## Records for the exercise

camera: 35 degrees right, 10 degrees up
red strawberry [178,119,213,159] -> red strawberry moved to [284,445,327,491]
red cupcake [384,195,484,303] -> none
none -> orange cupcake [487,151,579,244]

* * *

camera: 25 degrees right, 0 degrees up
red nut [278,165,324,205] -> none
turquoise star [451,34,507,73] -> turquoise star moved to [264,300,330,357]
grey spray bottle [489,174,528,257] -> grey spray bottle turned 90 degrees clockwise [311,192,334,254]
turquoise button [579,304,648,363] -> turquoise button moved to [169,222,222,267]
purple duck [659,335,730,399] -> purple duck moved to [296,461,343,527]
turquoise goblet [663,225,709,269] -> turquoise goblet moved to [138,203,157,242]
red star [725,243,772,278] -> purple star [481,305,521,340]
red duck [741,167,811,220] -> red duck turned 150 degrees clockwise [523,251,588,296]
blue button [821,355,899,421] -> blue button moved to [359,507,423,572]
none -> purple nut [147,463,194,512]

## Work order
Please copy the lines above from the line with "turquoise star [451,34,507,73]" up to and including the line with "turquoise button [579,304,648,363]", exactly as written and with nothing else.

## Task solution
turquoise star [451,34,507,73] -> turquoise star moved to [264,300,330,357]
grey spray bottle [489,174,528,257] -> grey spray bottle turned 90 degrees clockwise [311,192,334,254]
turquoise button [579,304,648,363] -> turquoise button moved to [169,222,222,267]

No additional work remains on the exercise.